=== TASK REQUIREMENTS ===
Without the images, print all the entries below exactly as given.

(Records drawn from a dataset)
┌──

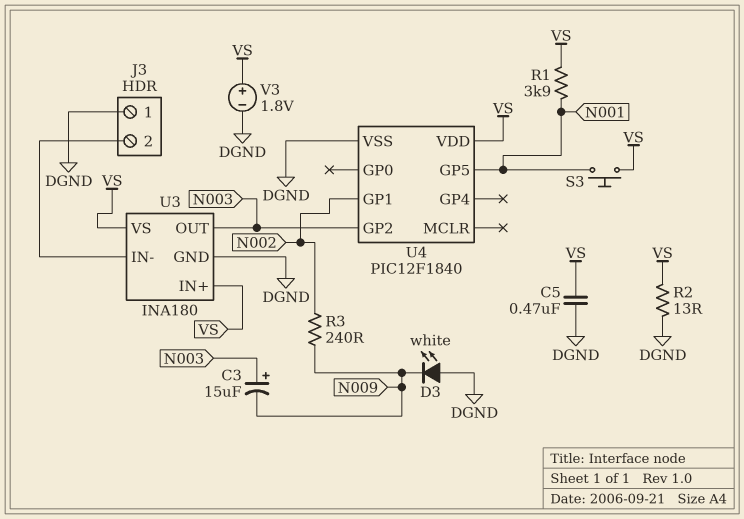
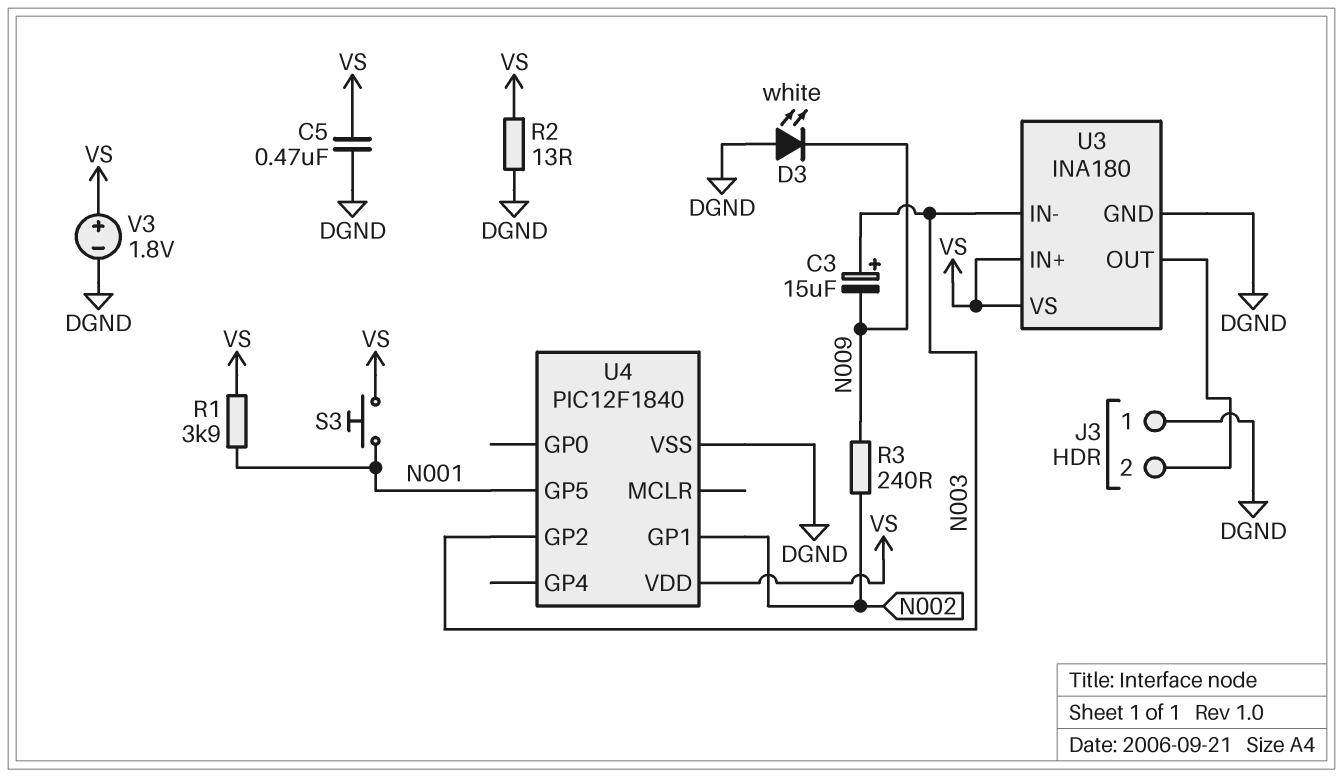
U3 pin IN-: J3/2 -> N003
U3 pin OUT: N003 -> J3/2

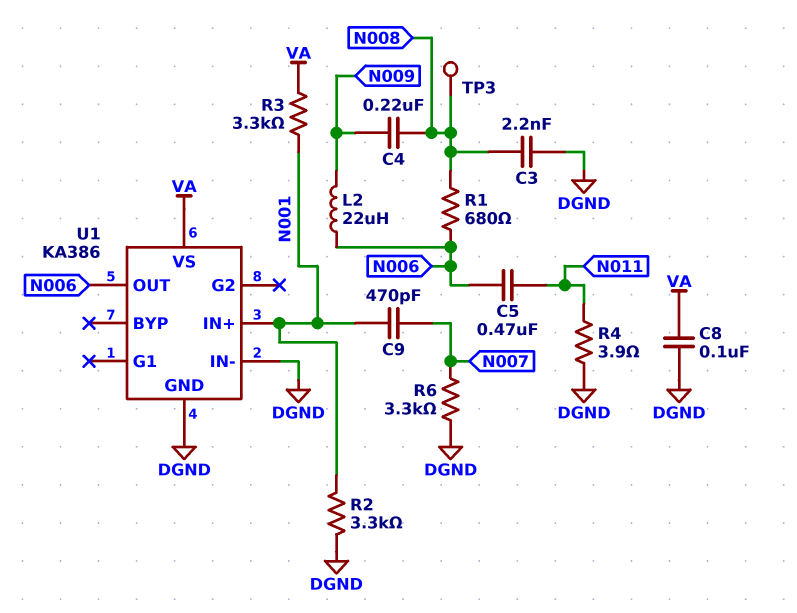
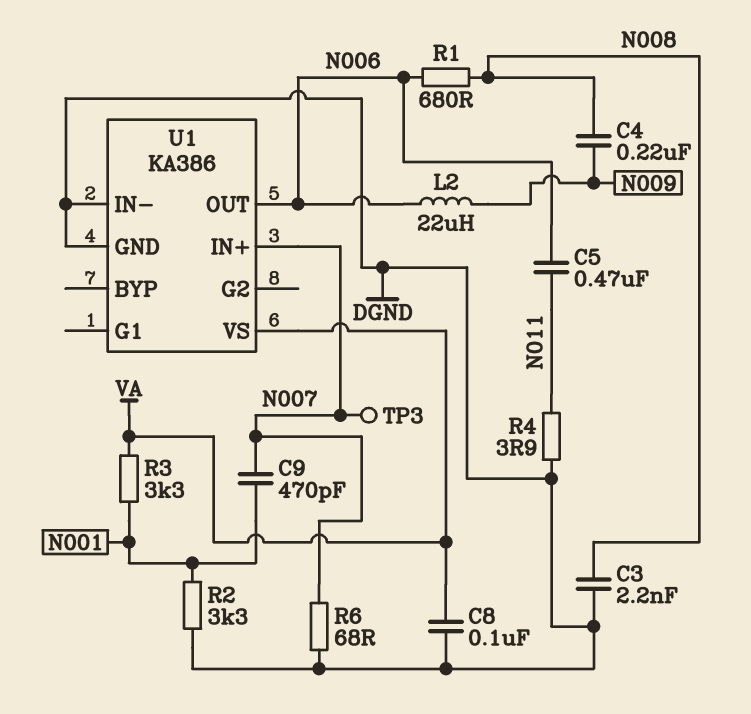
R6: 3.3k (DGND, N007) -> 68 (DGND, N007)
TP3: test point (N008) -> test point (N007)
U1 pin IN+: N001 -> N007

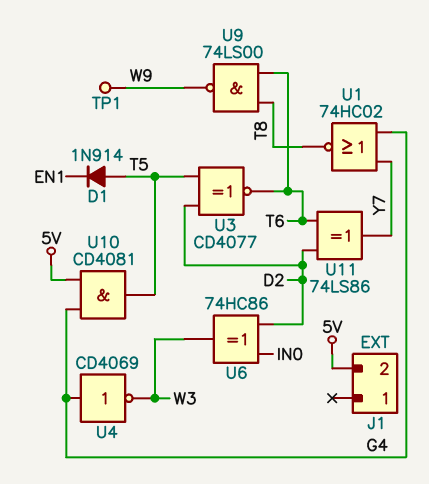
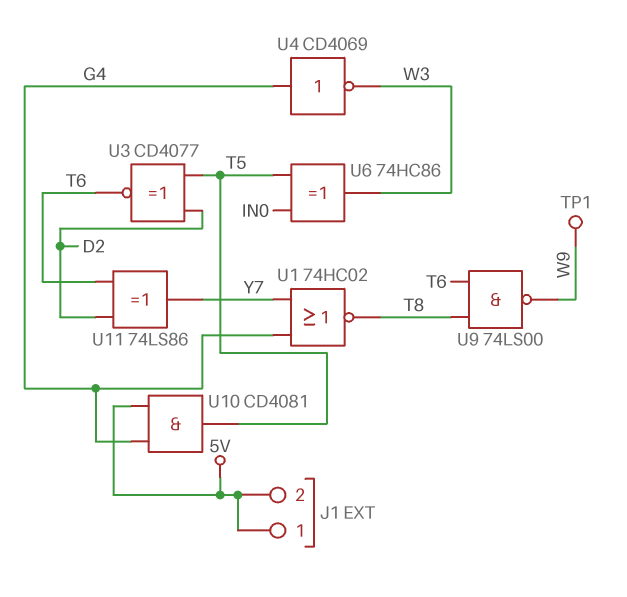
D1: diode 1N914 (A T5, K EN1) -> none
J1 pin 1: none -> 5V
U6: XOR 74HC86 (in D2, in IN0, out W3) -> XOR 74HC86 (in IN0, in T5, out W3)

└──

=== TASK SOLUTION ===
U3 pin IN-: J3/2 -> N003
U3 pin OUT: N003 -> J3/2

R6: 3.3k (DGND, N007) -> 68 (DGND, N007)
TP3: test point (N008) -> test point (N007)
U1 pin IN+: N001 -> N007

D1: diode 1N914 (A T5, K EN1) -> none
J1 pin 1: none -> 5V
U6: XOR 74HC86 (in D2, in IN0, out W3) -> XOR 74HC86 (in IN0, in T5, out W3)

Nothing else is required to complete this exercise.